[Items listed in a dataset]

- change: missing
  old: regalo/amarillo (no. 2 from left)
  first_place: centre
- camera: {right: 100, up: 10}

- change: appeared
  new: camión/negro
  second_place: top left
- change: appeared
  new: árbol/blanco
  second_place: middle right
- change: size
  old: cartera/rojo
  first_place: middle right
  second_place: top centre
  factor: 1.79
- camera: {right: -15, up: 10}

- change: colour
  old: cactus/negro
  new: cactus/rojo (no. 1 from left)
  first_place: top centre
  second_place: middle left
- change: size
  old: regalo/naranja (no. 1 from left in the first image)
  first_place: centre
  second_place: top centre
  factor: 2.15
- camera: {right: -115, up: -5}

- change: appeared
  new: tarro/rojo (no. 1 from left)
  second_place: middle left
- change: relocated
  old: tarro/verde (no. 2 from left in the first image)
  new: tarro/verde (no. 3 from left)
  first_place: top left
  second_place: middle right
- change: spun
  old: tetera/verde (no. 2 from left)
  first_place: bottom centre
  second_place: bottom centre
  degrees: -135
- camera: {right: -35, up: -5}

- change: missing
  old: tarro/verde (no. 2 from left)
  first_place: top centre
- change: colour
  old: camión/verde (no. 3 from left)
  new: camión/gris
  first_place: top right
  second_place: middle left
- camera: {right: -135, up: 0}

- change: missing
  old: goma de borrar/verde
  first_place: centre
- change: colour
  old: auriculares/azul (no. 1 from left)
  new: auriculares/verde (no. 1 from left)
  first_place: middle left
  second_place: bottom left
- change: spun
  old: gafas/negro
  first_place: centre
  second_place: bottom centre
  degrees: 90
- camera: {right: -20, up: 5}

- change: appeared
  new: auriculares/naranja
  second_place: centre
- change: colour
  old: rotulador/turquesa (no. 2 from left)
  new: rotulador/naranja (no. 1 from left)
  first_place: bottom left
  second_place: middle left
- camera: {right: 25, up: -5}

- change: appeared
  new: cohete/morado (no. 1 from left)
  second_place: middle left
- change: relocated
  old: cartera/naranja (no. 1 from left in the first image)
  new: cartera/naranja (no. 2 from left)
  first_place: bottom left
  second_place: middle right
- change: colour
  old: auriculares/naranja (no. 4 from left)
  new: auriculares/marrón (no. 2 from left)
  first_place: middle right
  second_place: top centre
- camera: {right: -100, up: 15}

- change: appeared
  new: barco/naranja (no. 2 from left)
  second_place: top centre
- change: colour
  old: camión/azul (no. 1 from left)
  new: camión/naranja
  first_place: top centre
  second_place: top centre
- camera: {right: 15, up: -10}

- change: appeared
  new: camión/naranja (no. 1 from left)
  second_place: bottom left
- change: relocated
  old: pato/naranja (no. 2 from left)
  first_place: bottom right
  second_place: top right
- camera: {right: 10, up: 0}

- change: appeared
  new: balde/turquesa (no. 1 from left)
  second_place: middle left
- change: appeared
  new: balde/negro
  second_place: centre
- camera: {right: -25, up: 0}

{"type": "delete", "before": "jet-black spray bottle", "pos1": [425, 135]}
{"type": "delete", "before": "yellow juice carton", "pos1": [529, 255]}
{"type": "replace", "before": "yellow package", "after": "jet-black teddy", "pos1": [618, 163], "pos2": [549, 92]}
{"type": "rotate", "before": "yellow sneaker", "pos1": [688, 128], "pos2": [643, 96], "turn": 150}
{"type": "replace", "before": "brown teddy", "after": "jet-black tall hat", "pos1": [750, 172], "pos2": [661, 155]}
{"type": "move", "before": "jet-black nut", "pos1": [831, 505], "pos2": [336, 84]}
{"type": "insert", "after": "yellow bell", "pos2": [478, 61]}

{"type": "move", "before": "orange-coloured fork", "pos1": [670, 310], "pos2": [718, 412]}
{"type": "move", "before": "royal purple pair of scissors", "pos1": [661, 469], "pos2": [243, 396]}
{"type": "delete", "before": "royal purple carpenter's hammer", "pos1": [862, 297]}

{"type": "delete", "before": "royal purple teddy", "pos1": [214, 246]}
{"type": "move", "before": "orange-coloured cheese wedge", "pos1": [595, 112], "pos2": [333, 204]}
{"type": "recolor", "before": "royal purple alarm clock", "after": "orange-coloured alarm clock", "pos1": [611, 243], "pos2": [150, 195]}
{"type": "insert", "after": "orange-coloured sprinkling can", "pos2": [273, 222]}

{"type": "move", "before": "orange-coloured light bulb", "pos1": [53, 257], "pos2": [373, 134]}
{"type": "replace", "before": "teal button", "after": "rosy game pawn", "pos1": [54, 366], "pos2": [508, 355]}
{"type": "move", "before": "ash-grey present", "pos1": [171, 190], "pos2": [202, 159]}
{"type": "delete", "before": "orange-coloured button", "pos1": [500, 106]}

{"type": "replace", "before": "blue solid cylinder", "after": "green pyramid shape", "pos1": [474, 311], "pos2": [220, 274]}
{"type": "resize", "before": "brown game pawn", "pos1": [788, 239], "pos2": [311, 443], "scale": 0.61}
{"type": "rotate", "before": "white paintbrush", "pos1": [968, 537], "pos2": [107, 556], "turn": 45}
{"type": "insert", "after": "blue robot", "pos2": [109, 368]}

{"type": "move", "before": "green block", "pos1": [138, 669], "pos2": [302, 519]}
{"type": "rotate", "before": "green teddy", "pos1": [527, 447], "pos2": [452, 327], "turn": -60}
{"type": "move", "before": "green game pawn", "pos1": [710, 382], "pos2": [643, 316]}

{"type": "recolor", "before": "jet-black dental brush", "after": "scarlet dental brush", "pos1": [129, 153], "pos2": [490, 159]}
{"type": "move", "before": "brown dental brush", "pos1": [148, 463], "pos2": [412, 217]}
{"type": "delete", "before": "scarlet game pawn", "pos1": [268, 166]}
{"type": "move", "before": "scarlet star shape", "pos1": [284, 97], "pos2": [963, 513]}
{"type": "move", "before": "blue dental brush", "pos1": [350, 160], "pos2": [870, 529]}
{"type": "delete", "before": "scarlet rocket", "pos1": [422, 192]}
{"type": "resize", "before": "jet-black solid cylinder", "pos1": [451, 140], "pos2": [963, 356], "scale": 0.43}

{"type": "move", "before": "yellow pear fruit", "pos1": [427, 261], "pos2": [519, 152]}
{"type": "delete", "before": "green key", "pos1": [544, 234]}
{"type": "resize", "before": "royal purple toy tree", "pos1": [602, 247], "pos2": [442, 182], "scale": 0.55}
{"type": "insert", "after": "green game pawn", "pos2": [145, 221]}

▶ THE PROBLEM: Each record should be given again exactly as it reads.

▶ RESPONSE BOX:
- change: missing
  old: regalo/amarillo (no. 2 from left)
  first_place: centre
- camera: {right: 100, up: 10}

- change: appeared
  new: camión/negro
  second_place: top left
- change: appeared
  new: árbol/blanco
  second_place: middle right
- change: size
  old: cartera/rojo
  first_place: middle right
  second_place: top centre
  factor: 1.79
- camera: {right: -15, up: 10}

- change: colour
  old: cactus/negro
  new: cactus/rojo (no. 1 from left)
  first_place: top centre
  second_place: middle left
- change: size
  old: regalo/naranja (no. 1 from left in the first image)
  first_place: centre
  second_place: top centre
  factor: 2.15
- camera: {right: -115, up: -5}

- change: appeared
  new: tarro/rojo (no. 1 from left)
  second_place: middle left
- change: relocated
  old: tarro/verde (no. 2 from left in the first image)
  new: tarro/verde (no. 3 from left)
  first_place: top left
  second_place: middle right
- change: spun
  old: tetera/verde (no. 2 from left)
  first_place: bottom centre
  second_place: bottom centre
  degrees: -135
- camera: {right: -35, up: -5}

- change: missing
  old: tarro/verde (no. 2 from left)
  first_place: top centre
- change: colour
  old: camión/verde (no. 3 from left)
  new: camión/gris
  first_place: top right
  second_place: middle left
- camera: {right: -135, up: 0}

- change: missing
  old: goma de borrar/verde
  first_place: centre
- change: colour
  old: auriculares/azul (no. 1 from left)
  new: auriculares/verde (no. 1 from left)
  first_place: middle left
  second_place: bottom left
- change: spun
  old: gafas/negro
  first_place: centre
  second_place: bottom centre
  degrees: 90
- camera: {right: -20, up: 5}

- change: appeared
  new: auriculares/naranja
  second_place: centre
- change: colour
  old: rotulador/turquesa (no. 2 from left)
  new: rotulador/naranja (no. 1 from left)
  first_place: bottom left
  second_place: middle left
- camera: {right: 25, up: -5}

- change: appeared
  new: cohete/morado (no. 1 from left)
  second_place: middle left
- change: relocated
  old: cartera/naranja (no. 1 from left in the first image)
  new: cartera/naranja (no. 2 from left)
  first_place: bottom left
  second_place: middle right
- change: colour
  old: auriculares/naranja (no. 4 from left)
  new: auriculares/marrón (no. 2 from left)
  first_place: middle right
  second_place: top centre
- camera: {right: -100, up: 15}

- change: appeared
  new: barco/naranja (no. 2 from left)
  second_place: top centre
- change: colour
  old: camión/azul (no. 1 from left)
  new: camión/naranja
  first_place: top centre
  second_place: top centre
- camera: {right: 15, up: -10}

- change: appeared
  new: camión/naranja (no. 1 from left)
  second_place: bottom left
- change: relocated
  old: pato/naranja (no. 2 from left)
  first_place: bottom right
  second_place: top right
- camera: {right: 10, up: 0}

- change: appeared
  new: balde/turquesa (no. 1 from left)
  second_place: middle left
- change: appeared
  new: balde/negro
  second_place: centre
- camera: {right: -25, up: 0}

{"type": "delete", "before": "jet-black spray bottle", "pos1": [425, 135]}
{"type": "delete", "before": "yellow juice carton", "pos1": [529, 255]}
{"type": "replace", "before": "yellow package", "after": "jet-black teddy", "pos1": [618, 163], "pos2": [549, 92]}
{"type": "rotate", "before": "yellow sneaker", "pos1": [688, 128], "pos2": [643, 96], "turn": 150}
{"type": "replace", "before": "brown teddy", "after": "jet-black tall hat", "pos1": [750, 172], "pos2": [661, 155]}
{"type": "move", "before": "jet-black nut", "pos1": [831, 505], "pos2": [336, 84]}
{"type": "insert", "after": "yellow bell", "pos2": [478, 61]}

{"type": "move", "before": "orange-coloured fork", "pos1": [670, 310], "pos2": [718, 412]}
{"type": "move", "before": "royal purple pair of scissors", "pos1": [661, 469], "pos2": [243, 396]}
{"type": "delete", "before": "royal purple carpenter's hammer", "pos1": [862, 297]}

{"type": "delete", "before": "royal purple teddy", "pos1": [214, 246]}
{"type": "move", "before": "orange-coloured cheese wedge", "pos1": [595, 112], "pos2": [333, 204]}
{"type": "recolor", "before": "royal purple alarm clock", "after": "orange-coloured alarm clock", "pos1": [611, 243], "pos2": [150, 195]}
{"type": "insert", "after": "orange-coloured sprinkling can", "pos2": [273, 222]}

{"type": "move", "before": "orange-coloured light bulb", "pos1": [53, 257], "pos2": [373, 134]}
{"type": "replace", "before": "teal button", "after": "rosy game pawn", "pos1": [54, 366], "pos2": [508, 355]}
{"type": "move", "before": "ash-grey present", "pos1": [171, 190], "pos2": [202, 159]}
{"type": "delete", "before": "orange-coloured button", "pos1": [500, 106]}

{"type": "replace", "before": "blue solid cylinder", "after": "green pyramid shape", "pos1": [474, 311], "pos2": [220, 274]}
{"type": "resize", "before": "brown game pawn", "pos1": [788, 239], "pos2": [311, 443], "scale": 0.61}
{"type": "rotate", "before": "white paintbrush", "pos1": [968, 537], "pos2": [107, 556], "turn": 45}
{"type": "insert", "after": "blue robot", "pos2": [109, 368]}

{"type": "move", "before": "green block", "pos1": [138, 669], "pos2": [302, 519]}
{"type": "rotate", "before": "green teddy", "pos1": [527, 447], "pos2": [452, 327], "turn": -60}
{"type": "move", "before": "green game pawn", "pos1": [710, 382], "pos2": [643, 316]}

{"type": "recolor", "before": "jet-black dental brush", "after": "scarlet dental brush", "pos1": [129, 153], "pos2": [490, 159]}
{"type": "move", "before": "brown dental brush", "pos1": [148, 463], "pos2": [412, 217]}
{"type": "delete", "before": "scarlet game pawn", "pos1": [268, 166]}
{"type": "move", "before": "scarlet star shape", "pos1": [284, 97], "pos2": [963, 513]}
{"type": "move", "before": "blue dental brush", "pos1": [350, 160], "pos2": [870, 529]}
{"type": "delete", "before": "scarlet rocket", "pos1": [422, 192]}
{"type": "resize", "before": "jet-black solid cylinder", "pos1": [451, 140], "pos2": [963, 356], "scale": 0.43}

{"type": "move", "before": "yellow pear fruit", "pos1": [427, 261], "pos2": [519, 152]}
{"type": "delete", "before": "green key", "pos1": [544, 234]}
{"type": "resize", "before": "royal purple toy tree", "pos1": [602, 247], "pos2": [442, 182], "scale": 0.55}
{"type": "insert", "after": "green game pawn", "pos2": [145, 221]}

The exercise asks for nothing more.